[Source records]
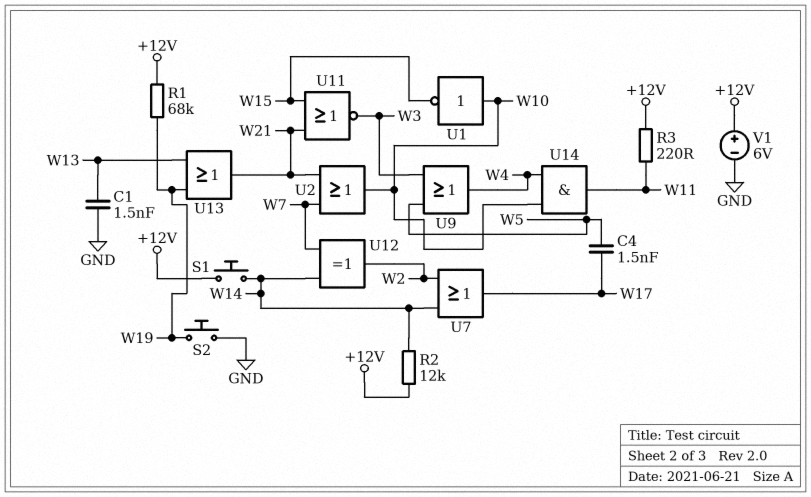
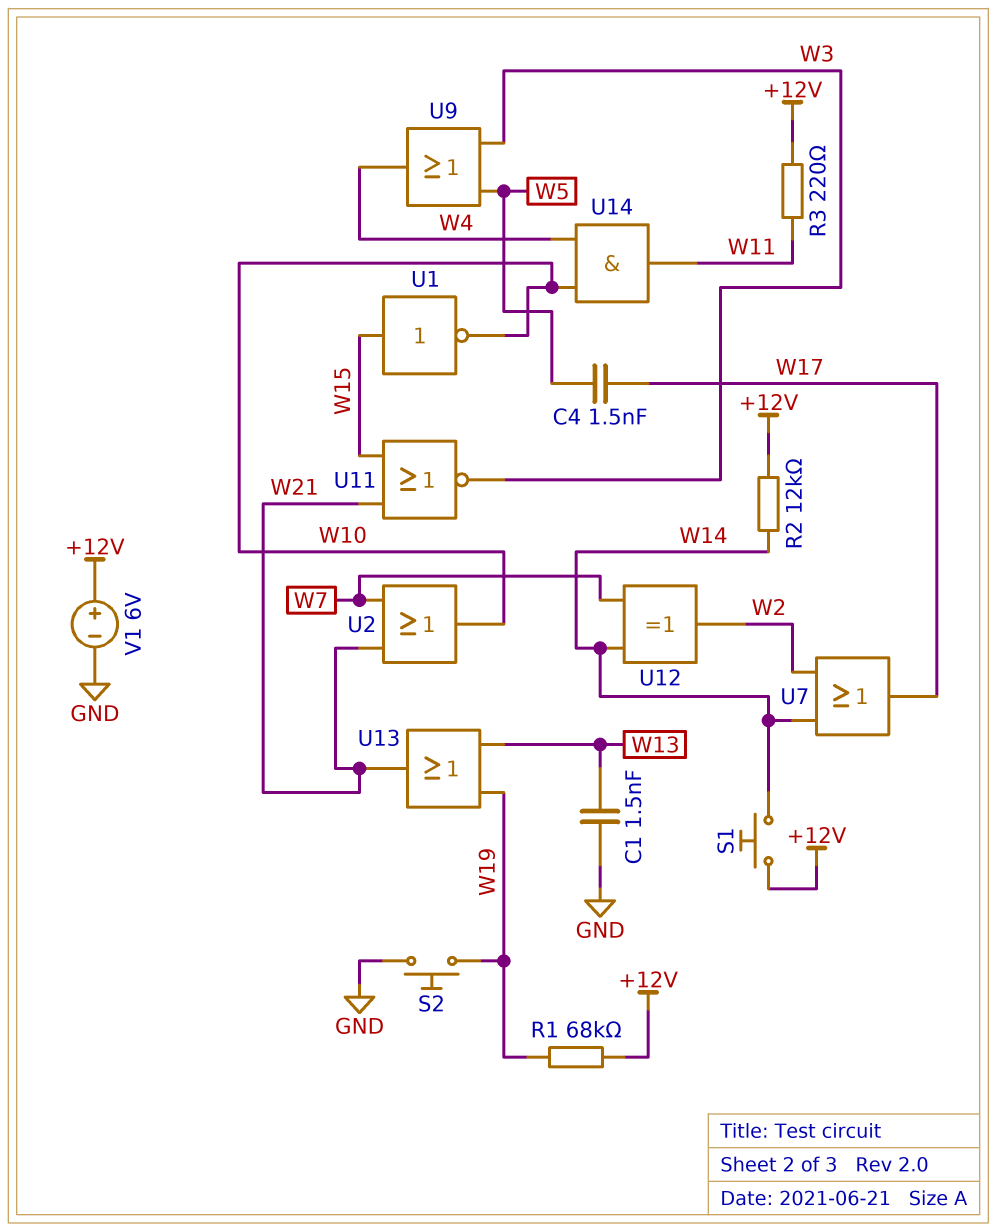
U1: NOT (in W10, out W15) -> NOT (in W15, out W10)

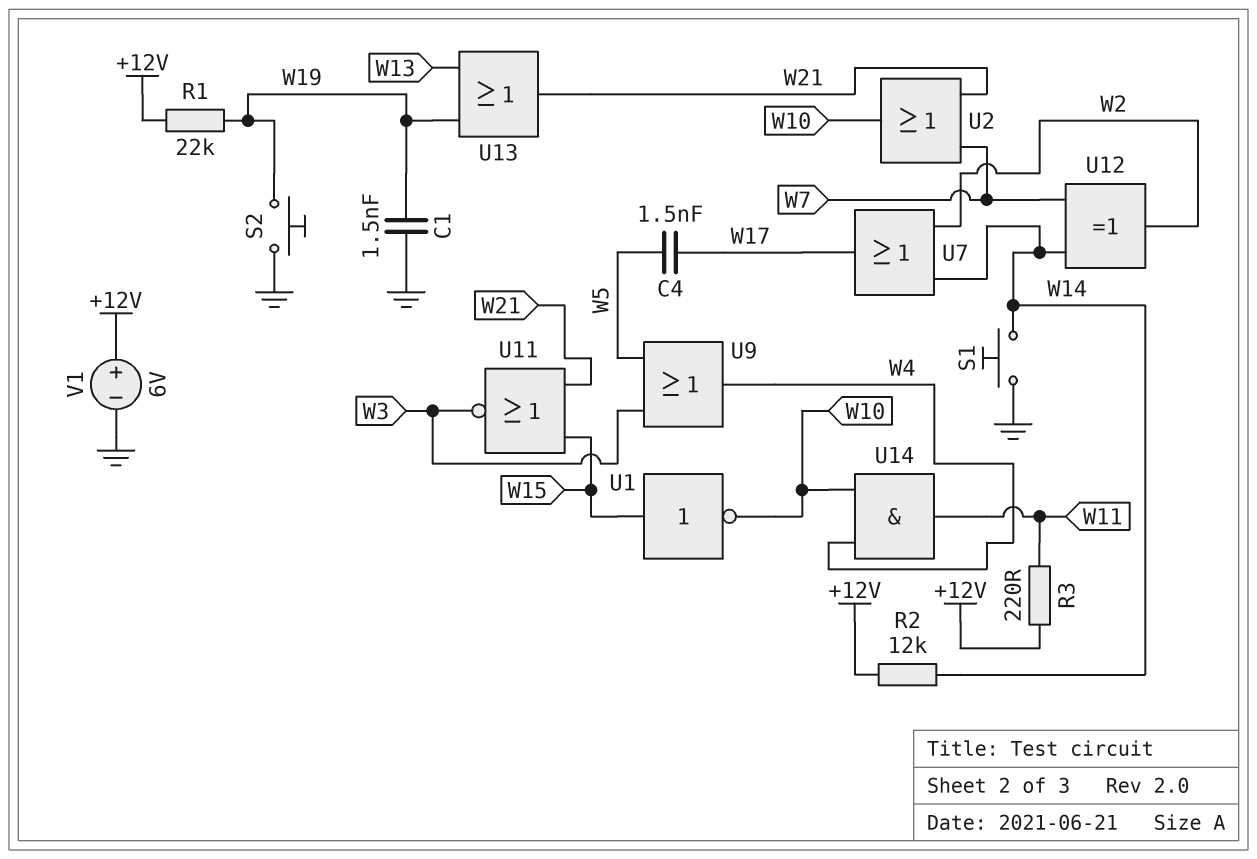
C1: 1.5nF (GND, W13) -> 1.5nF (GND, W19)
R1: 68k (+12V, W19) -> 22k (+12V, W19)
S1: button (+12V, W14) -> button (GND, W14)

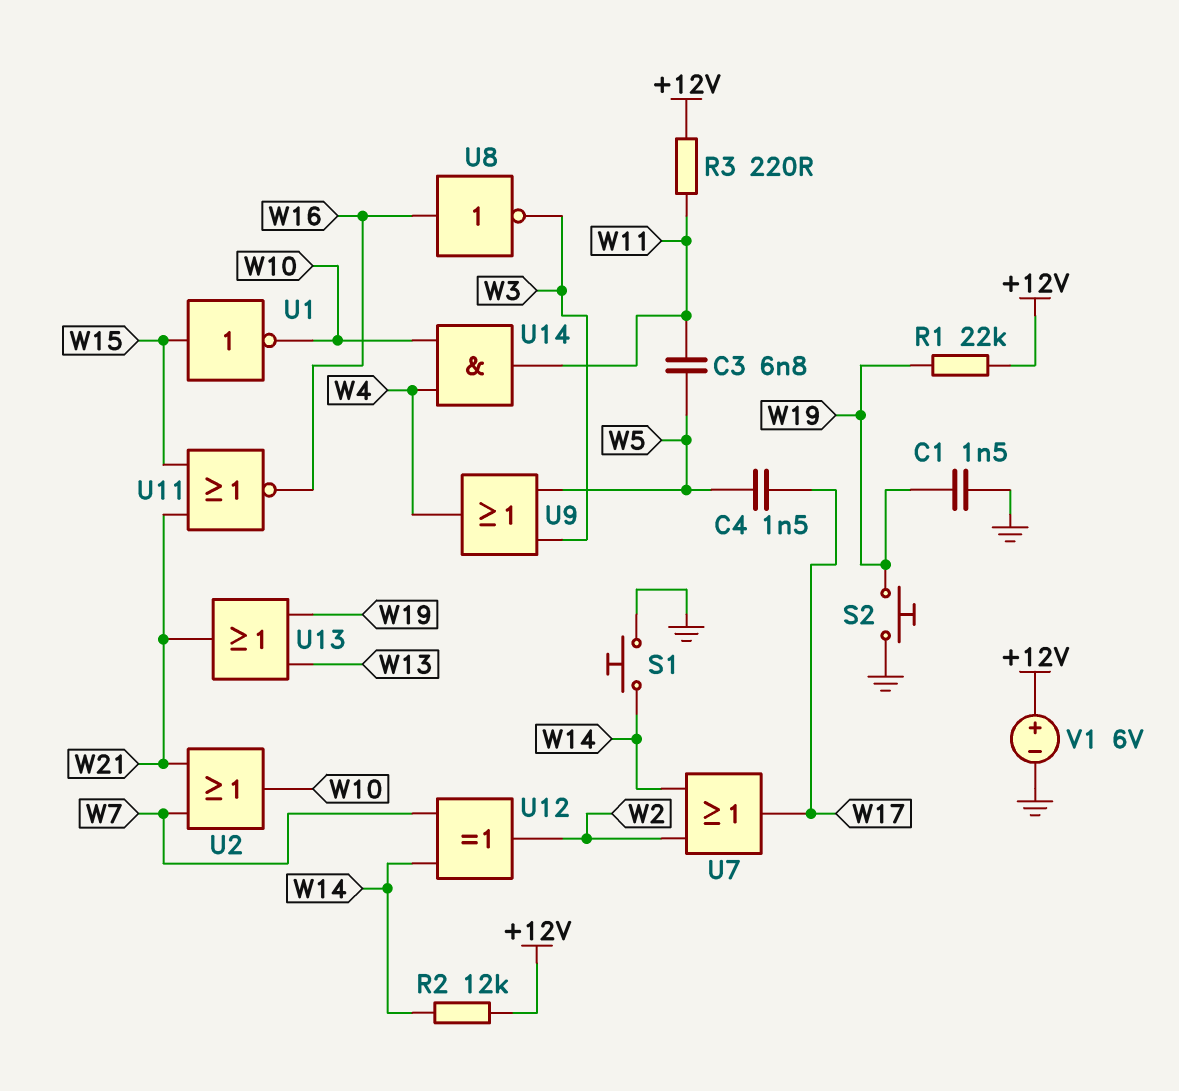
C3: none -> 6.8nF (W5, W11)
U8: none -> NOT (in W16, out W3)
U11: NOR (in W15, in W21, out W3) -> NOR (in W15, in W21, out W16)

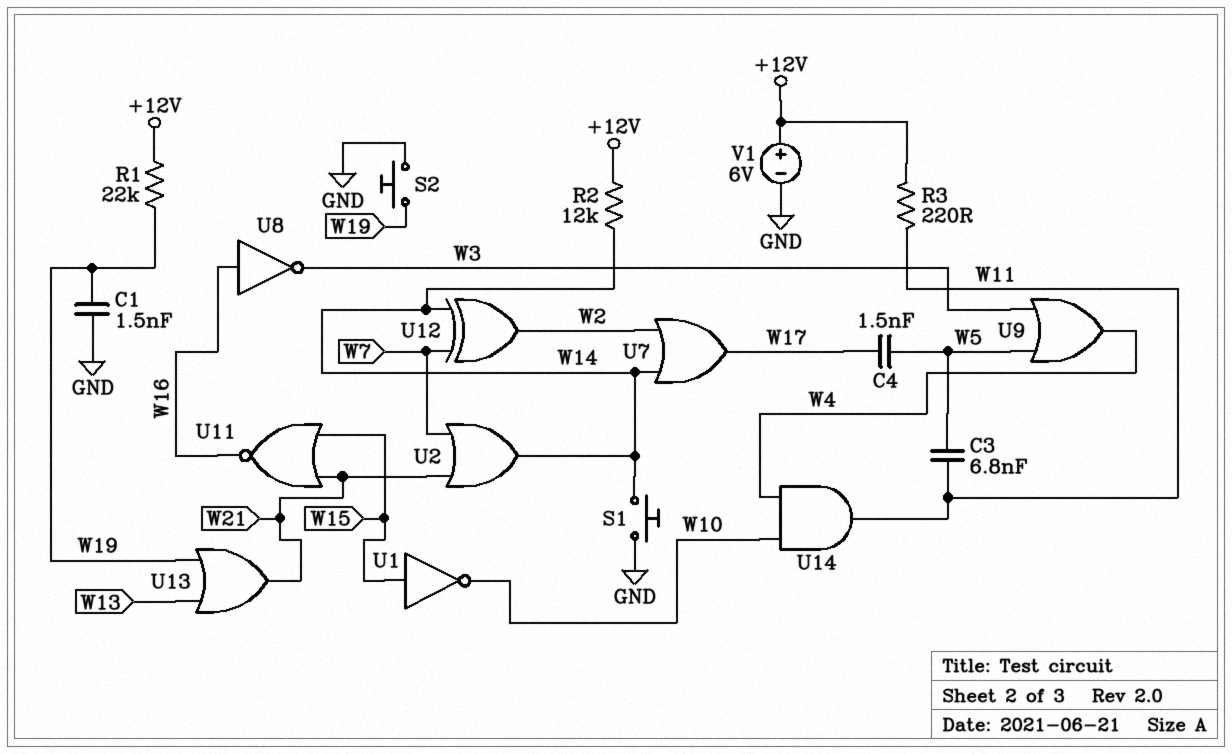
U2: OR (in W7, in W21, out W10) -> OR (in W7, in W21, out W14)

WORK INSTRUCTION | Repeat all the data as it stands, dropping any images it holds.

EXPECTED ANSWER |
U1: NOT (in W10, out W15) -> NOT (in W15, out W10)

C1: 1.5nF (GND, W13) -> 1.5nF (GND, W19)
R1: 68k (+12V, W19) -> 22k (+12V, W19)
S1: button (+12V, W14) -> button (GND, W14)

C3: none -> 6.8nF (W5, W11)
U8: none -> NOT (in W16, out W3)
U11: NOR (in W15, in W21, out W3) -> NOR (in W15, in W21, out W16)

U2: OR (in W7, in W21, out W10) -> OR (in W7, in W21, out W14)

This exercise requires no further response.